__Description of the task__: Copy, in full, each line of the material that holds the word "carcinoma".

__Source data__:
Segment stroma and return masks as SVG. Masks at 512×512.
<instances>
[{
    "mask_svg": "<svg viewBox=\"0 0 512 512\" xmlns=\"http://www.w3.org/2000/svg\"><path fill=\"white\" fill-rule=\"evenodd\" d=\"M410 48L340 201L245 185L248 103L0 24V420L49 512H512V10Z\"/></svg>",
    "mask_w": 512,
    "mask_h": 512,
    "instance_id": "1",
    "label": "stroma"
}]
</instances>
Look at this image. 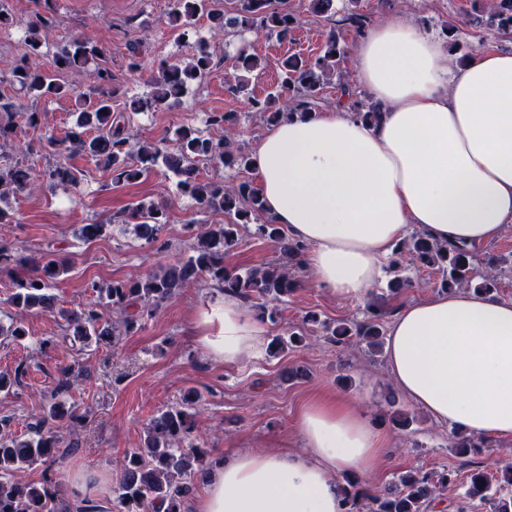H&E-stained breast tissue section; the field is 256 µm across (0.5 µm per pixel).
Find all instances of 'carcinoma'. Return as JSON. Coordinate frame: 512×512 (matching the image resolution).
I'll return each instance as SVG.
<instances>
[{
  "label": "carcinoma",
  "mask_w": 512,
  "mask_h": 512,
  "mask_svg": "<svg viewBox=\"0 0 512 512\" xmlns=\"http://www.w3.org/2000/svg\"><path fill=\"white\" fill-rule=\"evenodd\" d=\"M351 8L343 11L336 20V29L330 31L322 54L315 60L297 56L280 59L282 82L265 98L249 96L252 109L269 124L279 122L294 113H310L316 105L324 82L337 76L341 94L348 96L353 115L367 122H376L380 108L359 99L352 88L349 75L338 70V63L346 54L342 30L351 28L360 34L365 31L370 17L360 11L361 0H349ZM207 14L224 33H261L279 39L299 26L297 17L275 0H242L238 15L227 17L215 7L213 0H173L169 24L185 31L194 25L201 14ZM469 22L493 31L505 38L512 37V0H474L473 15ZM50 35L49 27L41 22L30 24L28 51L15 63L8 82L26 95L60 98L70 94L71 87L56 77L58 73L79 70L90 63L96 64L97 86L81 95L77 128L60 140L47 139L50 147L65 146L69 153H81L97 165L112 170V180L135 183L158 163L181 176L182 193L198 203L225 214L222 224H211L197 236L193 254L186 260L171 264L138 279L116 281L96 288L99 299L79 310L64 313L71 332L66 334L70 346L81 349L93 343L117 341L141 330L145 318L153 308L170 299L179 288L190 280L206 275L222 286L226 295L244 301L259 300L260 315L272 320L282 312L298 286L288 261L304 251V245L288 239L286 232L269 220L256 225L260 238L280 247L286 261L264 268L239 272L224 263L225 254L236 245L241 230L248 227L263 212L259 190L249 180L230 182H204L198 179L194 161L205 158L234 170L249 169V154L239 147L222 140L202 136L187 126L177 132L173 150L163 144H143L134 150L125 125L113 118L112 71L103 64V51L95 44L75 39L62 46L54 57V71L42 69L36 58L43 43ZM235 68L240 72L237 83L228 91L233 94L248 93L247 76L264 66V60L242 46L234 54ZM211 64L206 42L198 43L190 61L182 64L162 61L153 78L151 97L132 101L134 111H144L156 105L174 104L187 86L201 79ZM22 118L29 126L39 123L36 112H8L0 120V138L14 134L16 119ZM43 180L75 189L79 184L77 174L65 162H57L41 174ZM33 178L26 168L14 166L0 168V200L32 186ZM131 217L140 220L136 225L139 237L154 239L159 227L168 221L162 207L136 205ZM391 272L395 277L389 282L392 294L410 286V279L398 275L402 258L420 268L441 274L443 290L466 288L476 293L492 296L497 292V275L512 269V262L504 257L477 259L472 248L446 246L432 241L424 234H414L399 243L394 252ZM64 268L49 260L37 265L30 276L20 282L10 298L18 309L17 318L9 326L0 325V336L20 341L27 332L24 317L30 313L50 311L56 307L55 296L49 293L54 280ZM336 342L343 344L352 338L366 342L375 353H382L385 337L381 311L373 309L361 322L341 324L331 330ZM305 342L301 330H292L285 336L275 337L269 353L279 356L290 348ZM198 402L194 392H187L181 403L153 417L146 429L144 446L126 457L116 494L120 512H186L187 500L192 492V480L207 465L206 451L192 443L182 446L195 427L192 409ZM78 420L75 405L63 401L50 404L47 412L29 423L25 436L6 437L0 434V512H68L59 495L58 481L49 476L39 483L21 476L27 468L40 464L51 467L55 455L62 447L64 430ZM457 473L452 470L432 472L416 468L401 474L394 486L384 495H373L364 489L357 477L345 478L342 488V512H425L427 503L454 486ZM467 496L478 498L489 505V512H512V497H495L491 494L492 476L484 469H475L468 476Z\"/></svg>",
  "instance_id": "cac0c4a2"
}]
</instances>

__Worked solution__:
Find all instances of 'carcinoma'. Return as JSON. Coordinate frame: 512×512 (matching the image resolution).
  "label": "carcinoma",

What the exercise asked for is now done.